[Items listed in a dataset]

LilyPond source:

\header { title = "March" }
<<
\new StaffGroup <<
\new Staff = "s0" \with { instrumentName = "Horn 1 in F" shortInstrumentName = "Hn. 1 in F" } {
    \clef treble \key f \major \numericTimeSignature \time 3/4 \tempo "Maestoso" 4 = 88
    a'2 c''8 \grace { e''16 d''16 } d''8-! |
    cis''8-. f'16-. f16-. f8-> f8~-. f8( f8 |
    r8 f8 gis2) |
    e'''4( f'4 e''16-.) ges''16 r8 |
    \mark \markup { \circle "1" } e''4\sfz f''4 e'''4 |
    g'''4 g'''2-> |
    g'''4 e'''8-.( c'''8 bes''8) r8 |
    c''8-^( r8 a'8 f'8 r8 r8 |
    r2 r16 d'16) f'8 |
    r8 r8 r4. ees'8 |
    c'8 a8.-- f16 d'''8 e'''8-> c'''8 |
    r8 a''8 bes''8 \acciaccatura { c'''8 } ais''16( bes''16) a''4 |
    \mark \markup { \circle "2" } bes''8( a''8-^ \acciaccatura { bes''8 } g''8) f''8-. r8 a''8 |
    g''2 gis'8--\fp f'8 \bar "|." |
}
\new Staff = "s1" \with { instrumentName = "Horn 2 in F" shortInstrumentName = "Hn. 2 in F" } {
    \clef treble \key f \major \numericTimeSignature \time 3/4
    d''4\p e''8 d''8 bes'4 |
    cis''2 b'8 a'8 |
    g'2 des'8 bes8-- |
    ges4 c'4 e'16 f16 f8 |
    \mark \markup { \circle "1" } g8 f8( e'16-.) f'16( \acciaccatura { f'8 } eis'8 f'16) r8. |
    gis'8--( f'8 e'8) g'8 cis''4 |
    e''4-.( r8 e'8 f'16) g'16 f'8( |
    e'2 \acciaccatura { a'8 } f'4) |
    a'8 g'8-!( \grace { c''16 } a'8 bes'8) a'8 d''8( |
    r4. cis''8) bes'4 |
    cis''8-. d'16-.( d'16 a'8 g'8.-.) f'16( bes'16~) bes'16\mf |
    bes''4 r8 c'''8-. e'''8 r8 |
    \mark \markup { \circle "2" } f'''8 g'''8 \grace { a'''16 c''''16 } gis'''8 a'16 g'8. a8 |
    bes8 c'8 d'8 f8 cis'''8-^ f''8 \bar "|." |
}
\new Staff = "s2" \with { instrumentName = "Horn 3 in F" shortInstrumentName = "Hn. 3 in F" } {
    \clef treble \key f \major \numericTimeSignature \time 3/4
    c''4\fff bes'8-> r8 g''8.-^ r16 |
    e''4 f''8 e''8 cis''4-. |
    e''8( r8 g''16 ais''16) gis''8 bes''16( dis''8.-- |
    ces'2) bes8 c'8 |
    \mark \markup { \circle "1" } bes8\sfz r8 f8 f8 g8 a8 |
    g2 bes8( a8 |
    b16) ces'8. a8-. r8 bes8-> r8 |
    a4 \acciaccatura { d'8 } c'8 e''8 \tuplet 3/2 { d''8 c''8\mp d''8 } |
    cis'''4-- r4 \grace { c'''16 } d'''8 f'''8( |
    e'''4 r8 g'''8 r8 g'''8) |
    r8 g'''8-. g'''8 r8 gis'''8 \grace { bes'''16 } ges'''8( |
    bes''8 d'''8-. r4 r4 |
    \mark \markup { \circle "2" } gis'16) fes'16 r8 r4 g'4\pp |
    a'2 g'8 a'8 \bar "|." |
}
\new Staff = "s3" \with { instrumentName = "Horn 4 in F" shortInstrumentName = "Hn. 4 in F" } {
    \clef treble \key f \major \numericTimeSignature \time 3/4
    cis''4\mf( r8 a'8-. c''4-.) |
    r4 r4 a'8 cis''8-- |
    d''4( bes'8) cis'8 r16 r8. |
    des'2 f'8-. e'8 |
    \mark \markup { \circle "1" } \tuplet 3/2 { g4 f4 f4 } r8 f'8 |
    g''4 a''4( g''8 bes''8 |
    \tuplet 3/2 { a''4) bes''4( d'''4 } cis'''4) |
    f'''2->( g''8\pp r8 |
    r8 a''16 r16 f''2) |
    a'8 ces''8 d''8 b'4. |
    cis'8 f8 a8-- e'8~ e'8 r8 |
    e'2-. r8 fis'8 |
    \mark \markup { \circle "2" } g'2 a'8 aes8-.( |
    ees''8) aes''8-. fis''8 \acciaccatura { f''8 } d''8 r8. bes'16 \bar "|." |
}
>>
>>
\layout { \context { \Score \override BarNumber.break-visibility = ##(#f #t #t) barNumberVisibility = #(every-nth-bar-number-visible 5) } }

▶ **WHAT THIS TASK INVOLVES**: Please tally the lines of the material above that contain the string "grace" with matching case, and give only the number.

▶ **SOLVED EXERCISE**: 5